== Problem description ==
The data below should be retyped exactly, with the pictures left out.

== Stored records ==
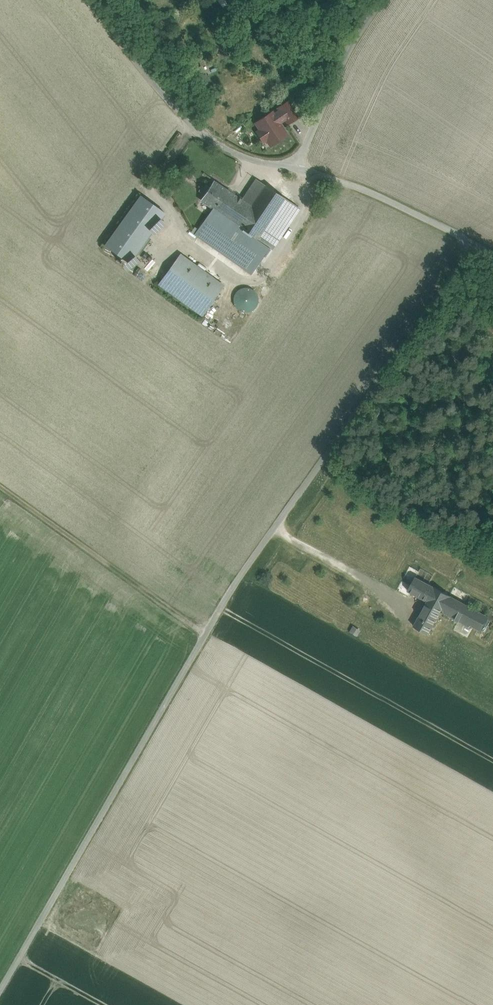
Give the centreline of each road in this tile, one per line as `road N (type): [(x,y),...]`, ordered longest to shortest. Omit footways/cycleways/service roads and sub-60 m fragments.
road 1 (unclassified): [(0,1000),(211,635),(475,245)]
road 2 (unclassified): [(87,0),(211,143),(293,167)]
road 3 (unclassified): [(293,167),(371,192),(475,245)]
road 4 (unclassified): [(379,0),(349,45),(293,167)]
road 5 (track): [(385,592),(287,516)]

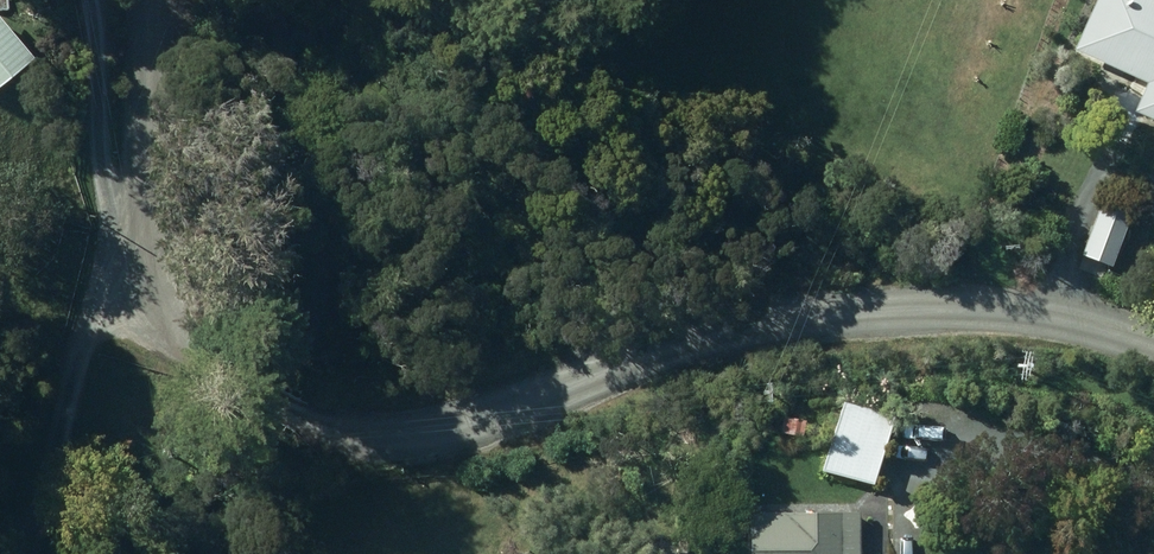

== Answer to this problem ==
Give the centreline of each road in this tile, one per line as `road N (type): [(x,y),...]`, ordered longest to shortest. Omit footways/cycleways/service roads and sub-60 m fragments.
road 1 (unclassified): [(0,1000),(211,635),(475,245)]
road 2 (unclassified): [(87,0),(211,143),(293,167)]
road 3 (unclassified): [(293,167),(371,192),(475,245)]
road 4 (unclassified): [(379,0),(349,45),(293,167)]
road 5 (track): [(385,592),(287,516)]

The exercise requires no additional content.